The lines from the top of the listing through the one containing "[455,99,482,127]" are to be retyped exactly, with no other lines.

═════ Records for the exercise

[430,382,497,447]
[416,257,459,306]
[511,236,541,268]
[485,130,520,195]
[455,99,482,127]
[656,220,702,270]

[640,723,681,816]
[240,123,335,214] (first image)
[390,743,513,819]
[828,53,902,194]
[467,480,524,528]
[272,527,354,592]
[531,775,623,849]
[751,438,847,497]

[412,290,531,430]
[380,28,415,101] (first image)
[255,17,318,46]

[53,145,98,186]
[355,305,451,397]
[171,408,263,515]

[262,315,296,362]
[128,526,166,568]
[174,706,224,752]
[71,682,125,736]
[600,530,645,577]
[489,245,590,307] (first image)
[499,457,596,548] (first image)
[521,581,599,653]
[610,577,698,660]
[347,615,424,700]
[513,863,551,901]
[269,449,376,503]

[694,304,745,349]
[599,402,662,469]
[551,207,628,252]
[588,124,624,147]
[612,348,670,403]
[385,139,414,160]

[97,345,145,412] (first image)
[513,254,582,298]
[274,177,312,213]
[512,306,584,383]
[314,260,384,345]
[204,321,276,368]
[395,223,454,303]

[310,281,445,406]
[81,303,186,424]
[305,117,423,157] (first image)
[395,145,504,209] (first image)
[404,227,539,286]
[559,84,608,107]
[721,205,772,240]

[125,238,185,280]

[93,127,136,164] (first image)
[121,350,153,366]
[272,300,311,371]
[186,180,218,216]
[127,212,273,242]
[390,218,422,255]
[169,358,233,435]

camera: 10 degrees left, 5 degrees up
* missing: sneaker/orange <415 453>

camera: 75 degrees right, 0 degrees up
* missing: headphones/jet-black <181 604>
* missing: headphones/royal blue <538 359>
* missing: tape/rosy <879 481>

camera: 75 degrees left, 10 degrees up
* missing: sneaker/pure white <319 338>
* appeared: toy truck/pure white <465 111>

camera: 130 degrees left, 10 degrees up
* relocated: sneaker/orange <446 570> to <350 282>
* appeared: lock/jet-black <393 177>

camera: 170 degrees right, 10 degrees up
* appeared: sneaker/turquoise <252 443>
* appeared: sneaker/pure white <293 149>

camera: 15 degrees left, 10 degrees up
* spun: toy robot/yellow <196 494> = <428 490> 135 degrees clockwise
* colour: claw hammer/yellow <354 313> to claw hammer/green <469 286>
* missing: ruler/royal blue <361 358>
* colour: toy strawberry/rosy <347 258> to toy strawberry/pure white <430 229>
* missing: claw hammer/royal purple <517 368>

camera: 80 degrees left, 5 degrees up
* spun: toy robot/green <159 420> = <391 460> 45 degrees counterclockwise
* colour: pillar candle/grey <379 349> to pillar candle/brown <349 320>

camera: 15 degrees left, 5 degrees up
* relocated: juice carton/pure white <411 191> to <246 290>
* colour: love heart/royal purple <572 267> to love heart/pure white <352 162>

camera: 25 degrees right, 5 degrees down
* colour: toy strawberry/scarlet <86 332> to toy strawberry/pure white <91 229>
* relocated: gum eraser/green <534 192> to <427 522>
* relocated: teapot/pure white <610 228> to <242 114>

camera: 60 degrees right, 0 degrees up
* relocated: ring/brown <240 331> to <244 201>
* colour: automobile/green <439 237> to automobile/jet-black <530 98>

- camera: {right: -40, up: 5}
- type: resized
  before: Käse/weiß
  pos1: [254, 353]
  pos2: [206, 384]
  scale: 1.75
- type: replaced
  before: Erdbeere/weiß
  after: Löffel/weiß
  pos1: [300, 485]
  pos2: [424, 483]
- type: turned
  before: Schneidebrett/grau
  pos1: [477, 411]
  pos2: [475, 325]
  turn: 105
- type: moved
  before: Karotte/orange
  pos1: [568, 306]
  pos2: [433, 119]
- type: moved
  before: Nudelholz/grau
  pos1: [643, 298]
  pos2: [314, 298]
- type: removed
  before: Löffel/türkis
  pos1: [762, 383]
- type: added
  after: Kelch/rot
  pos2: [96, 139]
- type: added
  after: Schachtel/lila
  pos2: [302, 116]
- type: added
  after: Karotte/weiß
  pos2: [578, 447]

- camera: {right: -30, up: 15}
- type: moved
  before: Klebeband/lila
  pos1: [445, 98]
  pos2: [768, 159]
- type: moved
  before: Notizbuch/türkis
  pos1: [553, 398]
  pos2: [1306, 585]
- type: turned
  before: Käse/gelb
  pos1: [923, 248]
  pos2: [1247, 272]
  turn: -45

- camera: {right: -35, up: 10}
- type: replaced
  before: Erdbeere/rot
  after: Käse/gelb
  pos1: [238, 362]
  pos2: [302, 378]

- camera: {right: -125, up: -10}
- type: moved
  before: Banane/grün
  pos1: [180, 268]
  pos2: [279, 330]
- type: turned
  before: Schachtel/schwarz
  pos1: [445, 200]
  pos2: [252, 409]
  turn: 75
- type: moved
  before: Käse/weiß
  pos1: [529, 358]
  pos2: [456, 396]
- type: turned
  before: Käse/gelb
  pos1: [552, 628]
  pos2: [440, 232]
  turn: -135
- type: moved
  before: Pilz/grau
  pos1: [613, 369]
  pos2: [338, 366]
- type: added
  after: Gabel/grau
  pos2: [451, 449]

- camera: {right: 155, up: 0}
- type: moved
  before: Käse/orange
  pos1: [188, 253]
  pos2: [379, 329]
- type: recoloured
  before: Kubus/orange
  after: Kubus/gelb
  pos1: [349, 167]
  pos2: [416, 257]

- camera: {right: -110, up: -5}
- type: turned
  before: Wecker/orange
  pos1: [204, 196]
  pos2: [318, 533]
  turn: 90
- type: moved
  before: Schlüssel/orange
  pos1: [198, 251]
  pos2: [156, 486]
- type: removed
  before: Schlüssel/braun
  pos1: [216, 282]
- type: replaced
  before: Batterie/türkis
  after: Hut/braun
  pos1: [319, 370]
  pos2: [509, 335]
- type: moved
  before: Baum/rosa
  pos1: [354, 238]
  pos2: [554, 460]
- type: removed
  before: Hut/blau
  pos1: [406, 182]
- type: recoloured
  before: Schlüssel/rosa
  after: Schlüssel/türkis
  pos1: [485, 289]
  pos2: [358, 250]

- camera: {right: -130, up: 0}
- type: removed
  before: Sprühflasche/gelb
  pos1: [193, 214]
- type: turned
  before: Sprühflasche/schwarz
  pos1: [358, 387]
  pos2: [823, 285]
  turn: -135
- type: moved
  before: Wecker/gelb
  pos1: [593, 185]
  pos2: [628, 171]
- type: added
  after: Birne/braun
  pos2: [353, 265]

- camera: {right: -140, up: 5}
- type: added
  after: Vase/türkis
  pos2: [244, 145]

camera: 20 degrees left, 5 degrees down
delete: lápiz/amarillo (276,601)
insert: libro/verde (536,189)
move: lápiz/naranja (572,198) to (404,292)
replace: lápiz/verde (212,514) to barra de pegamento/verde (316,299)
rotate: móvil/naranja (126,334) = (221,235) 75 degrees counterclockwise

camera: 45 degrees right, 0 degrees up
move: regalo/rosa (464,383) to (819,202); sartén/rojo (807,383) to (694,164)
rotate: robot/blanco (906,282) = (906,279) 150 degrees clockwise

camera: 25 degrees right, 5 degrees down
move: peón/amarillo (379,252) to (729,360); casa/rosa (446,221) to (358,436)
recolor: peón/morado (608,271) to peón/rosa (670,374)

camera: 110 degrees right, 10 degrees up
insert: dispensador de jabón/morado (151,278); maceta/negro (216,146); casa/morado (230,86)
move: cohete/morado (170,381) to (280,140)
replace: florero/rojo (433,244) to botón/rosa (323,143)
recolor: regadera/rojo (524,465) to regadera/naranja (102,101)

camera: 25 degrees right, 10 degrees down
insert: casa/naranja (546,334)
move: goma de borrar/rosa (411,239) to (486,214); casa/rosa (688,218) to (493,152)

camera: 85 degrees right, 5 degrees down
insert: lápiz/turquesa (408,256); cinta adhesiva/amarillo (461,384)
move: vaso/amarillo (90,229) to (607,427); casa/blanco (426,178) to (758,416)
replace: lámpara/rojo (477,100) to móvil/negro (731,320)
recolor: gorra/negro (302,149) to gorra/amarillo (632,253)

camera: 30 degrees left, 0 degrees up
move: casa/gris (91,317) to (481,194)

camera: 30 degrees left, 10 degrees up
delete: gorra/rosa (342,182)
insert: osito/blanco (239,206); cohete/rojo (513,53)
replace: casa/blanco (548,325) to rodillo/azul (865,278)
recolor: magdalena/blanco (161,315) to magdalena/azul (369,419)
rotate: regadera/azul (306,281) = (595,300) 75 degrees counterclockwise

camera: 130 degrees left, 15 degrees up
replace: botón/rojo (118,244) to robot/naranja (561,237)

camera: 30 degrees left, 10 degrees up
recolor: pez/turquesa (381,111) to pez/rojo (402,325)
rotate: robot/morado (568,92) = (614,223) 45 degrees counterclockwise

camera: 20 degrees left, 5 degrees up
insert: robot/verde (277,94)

══════════

◆ Written answer:
[430,382,497,447]
[416,257,459,306]
[511,236,541,268]
[485,130,520,195]
[455,99,482,127]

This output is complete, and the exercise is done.